**Instruction**
Your answer should be the number of lines in the listing that hold the string "none", with no other words.

BEGIN Source information

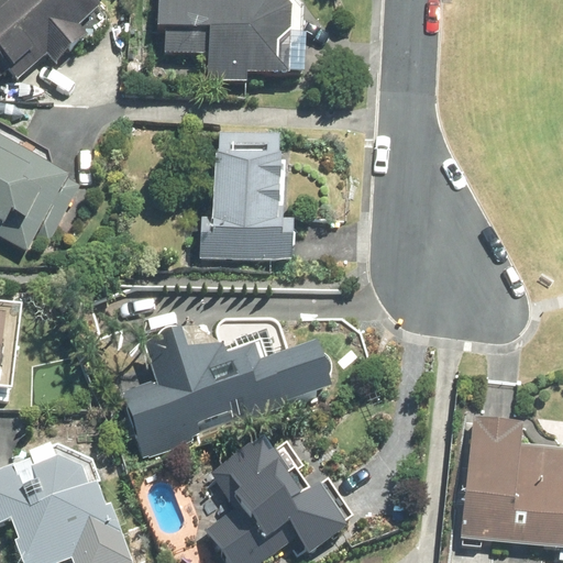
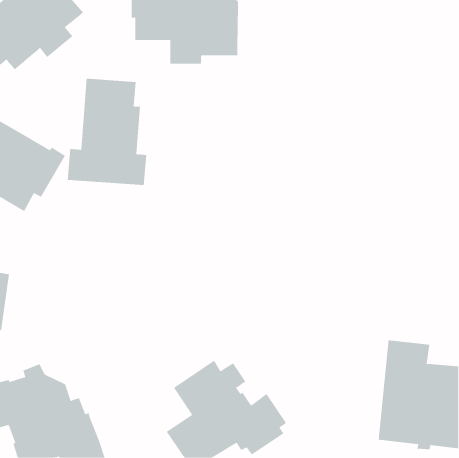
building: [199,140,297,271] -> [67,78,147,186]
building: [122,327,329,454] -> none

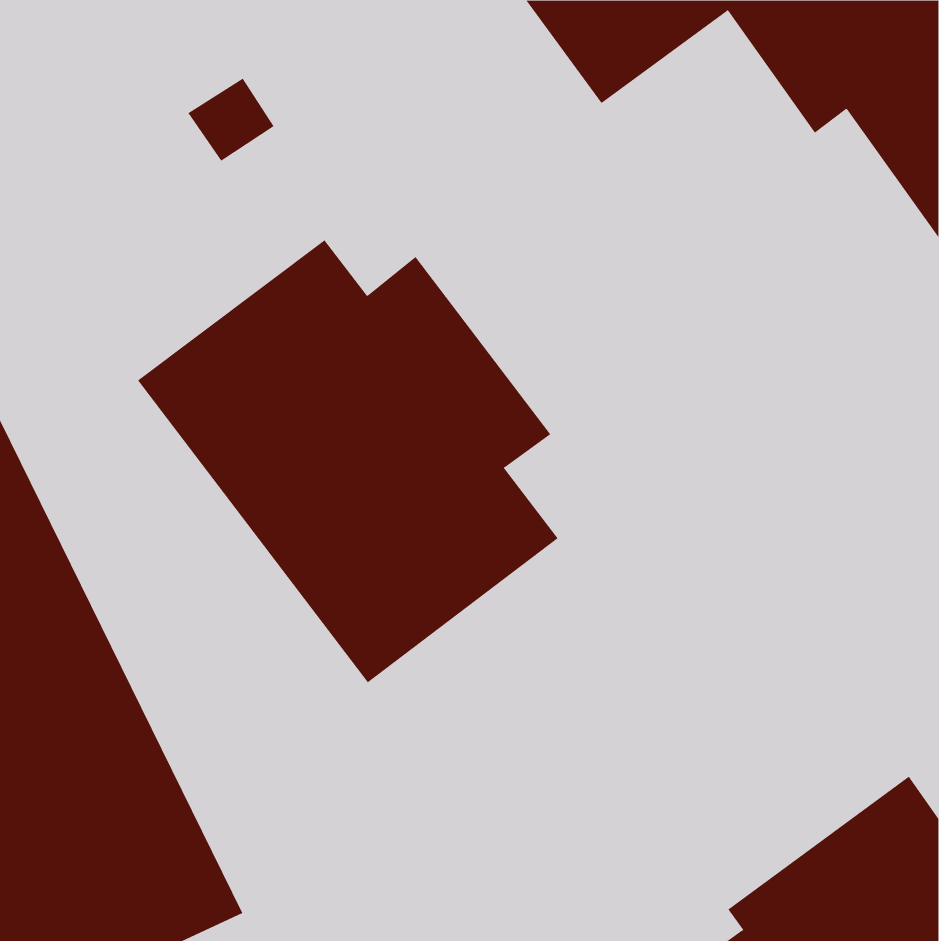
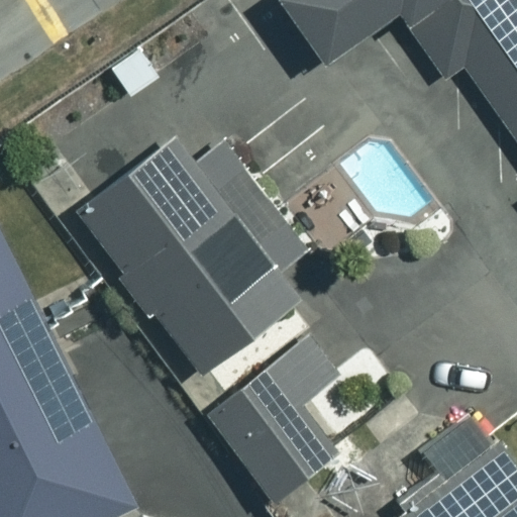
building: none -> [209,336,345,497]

END Source information
BEGIN Source information

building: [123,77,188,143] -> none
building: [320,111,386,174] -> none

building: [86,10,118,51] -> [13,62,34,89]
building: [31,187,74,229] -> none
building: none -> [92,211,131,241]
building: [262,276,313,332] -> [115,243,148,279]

END Source information

**Answer area**
6